== What you should do ==
Write out the entries once more, exactly as they appear.

== Available data ==
########################################

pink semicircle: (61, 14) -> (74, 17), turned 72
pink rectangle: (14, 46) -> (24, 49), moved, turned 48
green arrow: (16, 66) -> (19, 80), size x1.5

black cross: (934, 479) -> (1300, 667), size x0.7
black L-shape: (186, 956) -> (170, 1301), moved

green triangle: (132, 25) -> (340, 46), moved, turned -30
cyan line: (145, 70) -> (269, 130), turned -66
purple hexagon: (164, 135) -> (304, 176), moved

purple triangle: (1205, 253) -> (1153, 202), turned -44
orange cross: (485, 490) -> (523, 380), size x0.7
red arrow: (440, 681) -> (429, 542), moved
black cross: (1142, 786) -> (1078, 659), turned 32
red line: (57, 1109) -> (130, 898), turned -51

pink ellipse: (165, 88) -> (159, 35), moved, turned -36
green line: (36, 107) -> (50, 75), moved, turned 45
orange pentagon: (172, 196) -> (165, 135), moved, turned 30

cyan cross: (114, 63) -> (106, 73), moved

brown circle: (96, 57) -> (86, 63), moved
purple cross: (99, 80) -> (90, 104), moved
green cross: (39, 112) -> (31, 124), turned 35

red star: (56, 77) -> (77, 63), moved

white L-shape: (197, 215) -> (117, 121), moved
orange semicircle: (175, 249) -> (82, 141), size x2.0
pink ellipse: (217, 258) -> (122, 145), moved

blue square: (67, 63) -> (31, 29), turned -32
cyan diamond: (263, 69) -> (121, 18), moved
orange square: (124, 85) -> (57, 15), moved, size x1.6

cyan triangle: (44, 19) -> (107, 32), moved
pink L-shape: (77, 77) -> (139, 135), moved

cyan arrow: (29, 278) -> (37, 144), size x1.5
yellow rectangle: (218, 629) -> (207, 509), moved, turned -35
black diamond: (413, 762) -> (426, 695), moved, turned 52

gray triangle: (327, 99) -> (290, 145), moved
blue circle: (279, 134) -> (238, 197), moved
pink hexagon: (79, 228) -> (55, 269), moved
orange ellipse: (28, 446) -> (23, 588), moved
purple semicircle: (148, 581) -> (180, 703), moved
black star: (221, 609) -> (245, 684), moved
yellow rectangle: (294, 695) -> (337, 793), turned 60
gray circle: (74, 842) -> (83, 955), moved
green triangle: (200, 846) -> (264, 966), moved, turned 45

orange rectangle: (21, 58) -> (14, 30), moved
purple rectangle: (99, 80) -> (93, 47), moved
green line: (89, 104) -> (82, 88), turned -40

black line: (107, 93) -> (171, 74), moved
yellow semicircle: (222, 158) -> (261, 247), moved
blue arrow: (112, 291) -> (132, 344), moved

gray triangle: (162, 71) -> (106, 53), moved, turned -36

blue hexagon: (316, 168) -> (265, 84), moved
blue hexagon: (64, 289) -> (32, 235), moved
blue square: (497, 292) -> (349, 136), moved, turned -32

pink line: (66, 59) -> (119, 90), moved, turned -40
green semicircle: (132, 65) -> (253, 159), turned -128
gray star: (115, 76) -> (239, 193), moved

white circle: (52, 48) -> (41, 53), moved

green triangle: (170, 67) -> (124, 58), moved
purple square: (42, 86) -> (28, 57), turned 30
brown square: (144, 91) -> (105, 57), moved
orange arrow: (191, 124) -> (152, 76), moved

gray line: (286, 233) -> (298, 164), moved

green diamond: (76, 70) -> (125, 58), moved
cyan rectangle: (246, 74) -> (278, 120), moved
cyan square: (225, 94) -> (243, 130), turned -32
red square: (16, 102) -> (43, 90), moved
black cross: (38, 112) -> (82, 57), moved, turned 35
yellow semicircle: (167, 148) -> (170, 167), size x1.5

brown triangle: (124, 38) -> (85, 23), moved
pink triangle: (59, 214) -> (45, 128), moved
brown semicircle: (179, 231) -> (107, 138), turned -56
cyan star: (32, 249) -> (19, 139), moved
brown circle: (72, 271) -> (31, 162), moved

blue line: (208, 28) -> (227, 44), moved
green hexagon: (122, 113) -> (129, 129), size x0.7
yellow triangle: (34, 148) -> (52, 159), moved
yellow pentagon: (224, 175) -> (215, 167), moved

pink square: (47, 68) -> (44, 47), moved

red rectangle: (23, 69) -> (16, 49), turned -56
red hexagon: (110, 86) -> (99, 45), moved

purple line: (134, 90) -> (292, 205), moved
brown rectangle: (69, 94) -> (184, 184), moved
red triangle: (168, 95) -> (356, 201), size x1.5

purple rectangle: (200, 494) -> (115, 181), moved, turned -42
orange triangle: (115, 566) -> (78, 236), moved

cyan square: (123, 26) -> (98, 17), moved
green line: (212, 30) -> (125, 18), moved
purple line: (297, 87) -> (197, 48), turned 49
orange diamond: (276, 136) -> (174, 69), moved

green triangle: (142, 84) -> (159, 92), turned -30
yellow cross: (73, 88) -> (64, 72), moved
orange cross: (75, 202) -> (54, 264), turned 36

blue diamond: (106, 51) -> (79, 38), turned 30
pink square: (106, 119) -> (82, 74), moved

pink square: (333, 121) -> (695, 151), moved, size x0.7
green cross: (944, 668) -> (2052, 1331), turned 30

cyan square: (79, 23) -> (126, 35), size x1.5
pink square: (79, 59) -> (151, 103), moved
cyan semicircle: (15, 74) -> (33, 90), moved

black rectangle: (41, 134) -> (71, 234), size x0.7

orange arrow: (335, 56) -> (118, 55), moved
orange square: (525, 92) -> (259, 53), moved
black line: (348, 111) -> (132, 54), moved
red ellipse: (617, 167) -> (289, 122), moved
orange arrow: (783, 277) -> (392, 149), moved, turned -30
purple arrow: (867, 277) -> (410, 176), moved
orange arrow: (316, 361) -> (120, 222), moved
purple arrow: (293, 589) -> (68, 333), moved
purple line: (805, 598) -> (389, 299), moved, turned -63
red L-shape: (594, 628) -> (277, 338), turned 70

########################################

== Output of the task ==
pink semicircle: (61, 14) -> (74, 17), turned 72
pink rectangle: (14, 46) -> (24, 49), moved, turned 48
green arrow: (16, 66) -> (19, 80), size x1.5

black cross: (934, 479) -> (1300, 667), size x0.7
black L-shape: (186, 956) -> (170, 1301), moved

green triangle: (132, 25) -> (340, 46), moved, turned -30
cyan line: (145, 70) -> (269, 130), turned -66
purple hexagon: (164, 135) -> (304, 176), moved

purple triangle: (1205, 253) -> (1153, 202), turned -44
orange cross: (485, 490) -> (523, 380), size x0.7
red arrow: (440, 681) -> (429, 542), moved
black cross: (1142, 786) -> (1078, 659), turned 32
red line: (57, 1109) -> (130, 898), turned -51

pink ellipse: (165, 88) -> (159, 35), moved, turned -36
green line: (36, 107) -> (50, 75), moved, turned 45
orange pentagon: (172, 196) -> (165, 135), moved, turned 30

cyan cross: (114, 63) -> (106, 73), moved

brown circle: (96, 57) -> (86, 63), moved
purple cross: (99, 80) -> (90, 104), moved
green cross: (39, 112) -> (31, 124), turned 35

red star: (56, 77) -> (77, 63), moved

white L-shape: (197, 215) -> (117, 121), moved
orange semicircle: (175, 249) -> (82, 141), size x2.0
pink ellipse: (217, 258) -> (122, 145), moved

blue square: (67, 63) -> (31, 29), turned -32
cyan diamond: (263, 69) -> (121, 18), moved
orange square: (124, 85) -> (57, 15), moved, size x1.6

cyan triangle: (44, 19) -> (107, 32), moved
pink L-shape: (77, 77) -> (139, 135), moved

cyan arrow: (29, 278) -> (37, 144), size x1.5
yellow rectangle: (218, 629) -> (207, 509), moved, turned -35
black diamond: (413, 762) -> (426, 695), moved, turned 52

gray triangle: (327, 99) -> (290, 145), moved
blue circle: (279, 134) -> (238, 197), moved
pink hexagon: (79, 228) -> (55, 269), moved
orange ellipse: (28, 446) -> (23, 588), moved
purple semicircle: (148, 581) -> (180, 703), moved
black star: (221, 609) -> (245, 684), moved
yellow rectangle: (294, 695) -> (337, 793), turned 60
gray circle: (74, 842) -> (83, 955), moved
green triangle: (200, 846) -> (264, 966), moved, turned 45

orange rectangle: (21, 58) -> (14, 30), moved
purple rectangle: (99, 80) -> (93, 47), moved
green line: (89, 104) -> (82, 88), turned -40

black line: (107, 93) -> (171, 74), moved
yellow semicircle: (222, 158) -> (261, 247), moved
blue arrow: (112, 291) -> (132, 344), moved

gray triangle: (162, 71) -> (106, 53), moved, turned -36

blue hexagon: (316, 168) -> (265, 84), moved
blue hexagon: (64, 289) -> (32, 235), moved
blue square: (497, 292) -> (349, 136), moved, turned -32

pink line: (66, 59) -> (119, 90), moved, turned -40
green semicircle: (132, 65) -> (253, 159), turned -128
gray star: (115, 76) -> (239, 193), moved

white circle: (52, 48) -> (41, 53), moved

green triangle: (170, 67) -> (124, 58), moved
purple square: (42, 86) -> (28, 57), turned 30
brown square: (144, 91) -> (105, 57), moved
orange arrow: (191, 124) -> (152, 76), moved

gray line: (286, 233) -> (298, 164), moved

green diamond: (76, 70) -> (125, 58), moved
cyan rectangle: (246, 74) -> (278, 120), moved
cyan square: (225, 94) -> (243, 130), turned -32
red square: (16, 102) -> (43, 90), moved
black cross: (38, 112) -> (82, 57), moved, turned 35
yellow semicircle: (167, 148) -> (170, 167), size x1.5

brown triangle: (124, 38) -> (85, 23), moved
pink triangle: (59, 214) -> (45, 128), moved
brown semicircle: (179, 231) -> (107, 138), turned -56
cyan star: (32, 249) -> (19, 139), moved
brown circle: (72, 271) -> (31, 162), moved

blue line: (208, 28) -> (227, 44), moved
green hexagon: (122, 113) -> (129, 129), size x0.7
yellow triangle: (34, 148) -> (52, 159), moved
yellow pentagon: (224, 175) -> (215, 167), moved

pink square: (47, 68) -> (44, 47), moved

red rectangle: (23, 69) -> (16, 49), turned -56
red hexagon: (110, 86) -> (99, 45), moved

purple line: (134, 90) -> (292, 205), moved
brown rectangle: (69, 94) -> (184, 184), moved
red triangle: (168, 95) -> (356, 201), size x1.5

purple rectangle: (200, 494) -> (115, 181), moved, turned -42
orange triangle: (115, 566) -> (78, 236), moved

cyan square: (123, 26) -> (98, 17), moved
green line: (212, 30) -> (125, 18), moved
purple line: (297, 87) -> (197, 48), turned 49
orange diamond: (276, 136) -> (174, 69), moved

green triangle: (142, 84) -> (159, 92), turned -30
yellow cross: (73, 88) -> (64, 72), moved
orange cross: (75, 202) -> (54, 264), turned 36

blue diamond: (106, 51) -> (79, 38), turned 30
pink square: (106, 119) -> (82, 74), moved

pink square: (333, 121) -> (695, 151), moved, size x0.7
green cross: (944, 668) -> (2052, 1331), turned 30

cyan square: (79, 23) -> (126, 35), size x1.5
pink square: (79, 59) -> (151, 103), moved
cyan semicircle: (15, 74) -> (33, 90), moved

black rectangle: (41, 134) -> (71, 234), size x0.7

orange arrow: (335, 56) -> (118, 55), moved
orange square: (525, 92) -> (259, 53), moved
black line: (348, 111) -> (132, 54), moved
red ellipse: (617, 167) -> (289, 122), moved
orange arrow: (783, 277) -> (392, 149), moved, turned -30
purple arrow: (867, 277) -> (410, 176), moved
orange arrow: (316, 361) -> (120, 222), moved
purple arrow: (293, 589) -> (68, 333), moved
purple line: (805, 598) -> (389, 299), moved, turned -63
red L-shape: (594, 628) -> (277, 338), turned 70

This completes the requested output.